* **INFORMATION GIVEN**
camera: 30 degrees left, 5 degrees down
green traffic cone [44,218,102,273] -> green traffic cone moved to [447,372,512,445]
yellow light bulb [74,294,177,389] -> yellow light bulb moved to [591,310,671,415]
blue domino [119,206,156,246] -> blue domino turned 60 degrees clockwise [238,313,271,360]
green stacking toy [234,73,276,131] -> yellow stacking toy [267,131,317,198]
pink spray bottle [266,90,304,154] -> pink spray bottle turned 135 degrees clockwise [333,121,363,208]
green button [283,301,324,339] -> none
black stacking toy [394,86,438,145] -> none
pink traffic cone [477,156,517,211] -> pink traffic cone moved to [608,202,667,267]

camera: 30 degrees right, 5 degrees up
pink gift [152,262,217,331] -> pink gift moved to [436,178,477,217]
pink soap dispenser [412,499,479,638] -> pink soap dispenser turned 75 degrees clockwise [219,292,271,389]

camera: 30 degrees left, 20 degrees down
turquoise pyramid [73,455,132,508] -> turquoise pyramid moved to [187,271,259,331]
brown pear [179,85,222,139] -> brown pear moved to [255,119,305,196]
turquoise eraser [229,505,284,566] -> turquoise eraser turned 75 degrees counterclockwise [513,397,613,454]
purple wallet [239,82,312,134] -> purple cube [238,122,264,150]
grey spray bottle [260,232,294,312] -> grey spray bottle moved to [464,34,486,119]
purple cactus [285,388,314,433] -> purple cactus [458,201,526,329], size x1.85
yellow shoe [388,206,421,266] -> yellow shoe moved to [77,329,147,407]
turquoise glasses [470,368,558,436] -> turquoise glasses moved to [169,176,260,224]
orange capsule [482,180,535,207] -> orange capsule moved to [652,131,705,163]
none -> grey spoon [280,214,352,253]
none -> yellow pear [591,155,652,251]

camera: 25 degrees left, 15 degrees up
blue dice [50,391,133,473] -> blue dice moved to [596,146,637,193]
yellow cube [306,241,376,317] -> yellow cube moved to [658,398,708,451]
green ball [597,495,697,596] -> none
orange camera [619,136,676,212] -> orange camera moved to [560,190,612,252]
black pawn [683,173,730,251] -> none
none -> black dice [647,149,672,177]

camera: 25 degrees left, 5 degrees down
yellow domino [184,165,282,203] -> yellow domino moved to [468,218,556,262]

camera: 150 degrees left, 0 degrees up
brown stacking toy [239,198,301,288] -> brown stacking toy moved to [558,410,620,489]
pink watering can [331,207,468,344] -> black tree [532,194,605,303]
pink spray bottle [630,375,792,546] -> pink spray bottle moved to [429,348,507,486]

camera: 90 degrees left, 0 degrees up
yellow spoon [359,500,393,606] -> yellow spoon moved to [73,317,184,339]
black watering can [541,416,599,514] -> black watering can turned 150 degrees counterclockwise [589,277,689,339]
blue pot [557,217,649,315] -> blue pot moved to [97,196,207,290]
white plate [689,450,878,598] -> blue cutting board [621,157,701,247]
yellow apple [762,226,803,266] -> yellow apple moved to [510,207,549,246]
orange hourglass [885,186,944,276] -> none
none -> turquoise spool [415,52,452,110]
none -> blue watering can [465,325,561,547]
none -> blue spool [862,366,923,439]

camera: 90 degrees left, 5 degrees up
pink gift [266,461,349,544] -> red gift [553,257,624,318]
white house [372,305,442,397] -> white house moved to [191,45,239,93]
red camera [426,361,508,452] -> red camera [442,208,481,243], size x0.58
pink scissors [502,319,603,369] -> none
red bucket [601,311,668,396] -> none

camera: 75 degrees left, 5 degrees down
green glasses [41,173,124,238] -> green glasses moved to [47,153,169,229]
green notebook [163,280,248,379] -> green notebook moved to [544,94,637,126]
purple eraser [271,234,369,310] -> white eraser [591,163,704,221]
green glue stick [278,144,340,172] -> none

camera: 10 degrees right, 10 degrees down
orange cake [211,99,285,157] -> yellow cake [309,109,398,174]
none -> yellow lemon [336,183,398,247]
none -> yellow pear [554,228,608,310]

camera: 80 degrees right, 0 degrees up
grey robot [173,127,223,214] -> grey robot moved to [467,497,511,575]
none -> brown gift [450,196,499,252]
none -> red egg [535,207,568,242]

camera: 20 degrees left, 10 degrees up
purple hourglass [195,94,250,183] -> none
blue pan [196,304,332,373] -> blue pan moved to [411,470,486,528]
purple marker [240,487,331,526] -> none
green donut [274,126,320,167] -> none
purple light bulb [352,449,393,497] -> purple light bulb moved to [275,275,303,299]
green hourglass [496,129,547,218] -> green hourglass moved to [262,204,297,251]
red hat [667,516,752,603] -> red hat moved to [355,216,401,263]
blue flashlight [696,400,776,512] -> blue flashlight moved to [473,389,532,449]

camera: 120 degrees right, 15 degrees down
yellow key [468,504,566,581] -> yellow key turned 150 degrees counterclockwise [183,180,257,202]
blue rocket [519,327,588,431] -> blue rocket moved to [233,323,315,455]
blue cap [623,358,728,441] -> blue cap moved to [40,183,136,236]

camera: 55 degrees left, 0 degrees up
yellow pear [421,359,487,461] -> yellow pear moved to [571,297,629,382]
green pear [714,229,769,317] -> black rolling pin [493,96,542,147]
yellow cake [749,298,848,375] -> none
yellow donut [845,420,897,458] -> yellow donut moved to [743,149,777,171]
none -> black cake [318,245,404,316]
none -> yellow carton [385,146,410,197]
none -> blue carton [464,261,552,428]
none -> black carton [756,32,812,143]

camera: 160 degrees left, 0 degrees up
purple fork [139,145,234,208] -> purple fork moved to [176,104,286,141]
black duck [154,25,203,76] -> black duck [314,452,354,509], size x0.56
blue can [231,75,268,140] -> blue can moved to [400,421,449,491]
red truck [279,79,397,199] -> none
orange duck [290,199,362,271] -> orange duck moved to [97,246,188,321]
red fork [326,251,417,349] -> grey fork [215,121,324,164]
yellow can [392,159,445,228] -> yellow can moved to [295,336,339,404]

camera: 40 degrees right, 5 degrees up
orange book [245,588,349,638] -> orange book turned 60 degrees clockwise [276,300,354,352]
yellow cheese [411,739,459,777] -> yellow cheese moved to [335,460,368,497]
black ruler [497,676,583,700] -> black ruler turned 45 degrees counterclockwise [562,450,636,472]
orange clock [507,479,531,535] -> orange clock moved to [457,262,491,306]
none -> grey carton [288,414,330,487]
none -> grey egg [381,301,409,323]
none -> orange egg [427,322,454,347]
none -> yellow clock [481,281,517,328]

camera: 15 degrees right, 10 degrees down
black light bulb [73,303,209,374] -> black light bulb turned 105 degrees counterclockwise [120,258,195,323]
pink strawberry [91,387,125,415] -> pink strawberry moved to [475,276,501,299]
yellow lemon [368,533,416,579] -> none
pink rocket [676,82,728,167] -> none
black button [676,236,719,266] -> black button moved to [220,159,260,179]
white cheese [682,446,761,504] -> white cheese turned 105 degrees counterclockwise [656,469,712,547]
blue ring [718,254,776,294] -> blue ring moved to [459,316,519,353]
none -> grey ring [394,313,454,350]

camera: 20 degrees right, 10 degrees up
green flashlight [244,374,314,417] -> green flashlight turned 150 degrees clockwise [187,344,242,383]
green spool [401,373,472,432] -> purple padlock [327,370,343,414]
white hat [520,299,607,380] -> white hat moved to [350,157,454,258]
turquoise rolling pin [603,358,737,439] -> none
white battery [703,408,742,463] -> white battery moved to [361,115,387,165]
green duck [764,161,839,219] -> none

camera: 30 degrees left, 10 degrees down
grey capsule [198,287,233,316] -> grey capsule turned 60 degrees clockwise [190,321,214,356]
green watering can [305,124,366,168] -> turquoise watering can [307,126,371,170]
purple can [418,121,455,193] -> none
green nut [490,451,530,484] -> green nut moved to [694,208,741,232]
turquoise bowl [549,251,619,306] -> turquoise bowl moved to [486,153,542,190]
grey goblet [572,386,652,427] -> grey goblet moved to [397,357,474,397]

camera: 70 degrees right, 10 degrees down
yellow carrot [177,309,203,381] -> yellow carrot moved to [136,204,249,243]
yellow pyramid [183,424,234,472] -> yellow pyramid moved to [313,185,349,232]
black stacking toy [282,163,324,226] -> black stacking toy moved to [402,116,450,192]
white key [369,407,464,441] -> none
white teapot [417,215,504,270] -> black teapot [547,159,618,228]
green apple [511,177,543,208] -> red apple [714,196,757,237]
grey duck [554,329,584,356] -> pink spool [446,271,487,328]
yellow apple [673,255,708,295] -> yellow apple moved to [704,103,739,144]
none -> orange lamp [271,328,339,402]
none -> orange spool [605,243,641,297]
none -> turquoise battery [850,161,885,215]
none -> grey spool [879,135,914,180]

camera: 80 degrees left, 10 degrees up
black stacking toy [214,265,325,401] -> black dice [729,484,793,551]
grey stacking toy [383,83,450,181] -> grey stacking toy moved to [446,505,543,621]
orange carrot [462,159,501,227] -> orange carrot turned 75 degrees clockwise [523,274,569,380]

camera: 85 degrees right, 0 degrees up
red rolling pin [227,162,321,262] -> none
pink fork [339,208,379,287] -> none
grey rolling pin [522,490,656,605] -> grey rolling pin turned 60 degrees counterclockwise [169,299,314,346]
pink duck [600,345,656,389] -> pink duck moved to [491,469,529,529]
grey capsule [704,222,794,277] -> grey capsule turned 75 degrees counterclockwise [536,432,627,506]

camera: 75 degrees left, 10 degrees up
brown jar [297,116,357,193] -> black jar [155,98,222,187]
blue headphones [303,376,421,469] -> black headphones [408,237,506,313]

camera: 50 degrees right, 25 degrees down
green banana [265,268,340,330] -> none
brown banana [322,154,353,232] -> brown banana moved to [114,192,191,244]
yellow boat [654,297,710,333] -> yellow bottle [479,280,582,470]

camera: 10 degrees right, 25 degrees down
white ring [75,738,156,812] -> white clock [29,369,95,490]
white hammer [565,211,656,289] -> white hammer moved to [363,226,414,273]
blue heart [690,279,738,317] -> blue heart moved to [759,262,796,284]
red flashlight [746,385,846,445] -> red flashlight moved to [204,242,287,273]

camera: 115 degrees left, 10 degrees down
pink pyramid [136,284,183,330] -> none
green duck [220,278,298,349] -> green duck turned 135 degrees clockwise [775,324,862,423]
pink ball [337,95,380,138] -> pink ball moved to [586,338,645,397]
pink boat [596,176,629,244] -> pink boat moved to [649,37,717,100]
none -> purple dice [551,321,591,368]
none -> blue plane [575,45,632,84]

* **THE TASK**
Set down again, word for word, the stretch of records from the line with "white key [369,407,464,441] -> none" to the line with "black stacking toy [214,265,325,401]", both of those lines included.

* **EXPECTED ANSWER**
white key [369,407,464,441] -> none
white teapot [417,215,504,270] -> black teapot [547,159,618,228]
green apple [511,177,543,208] -> red apple [714,196,757,237]
grey duck [554,329,584,356] -> pink spool [446,271,487,328]
yellow apple [673,255,708,295] -> yellow apple moved to [704,103,739,144]
none -> orange lamp [271,328,339,402]
none -> orange spool [605,243,641,297]
none -> turquoise battery [850,161,885,215]
none -> grey spool [879,135,914,180]

camera: 80 degrees left, 10 degrees up
black stacking toy [214,265,325,401] -> black dice [729,484,793,551]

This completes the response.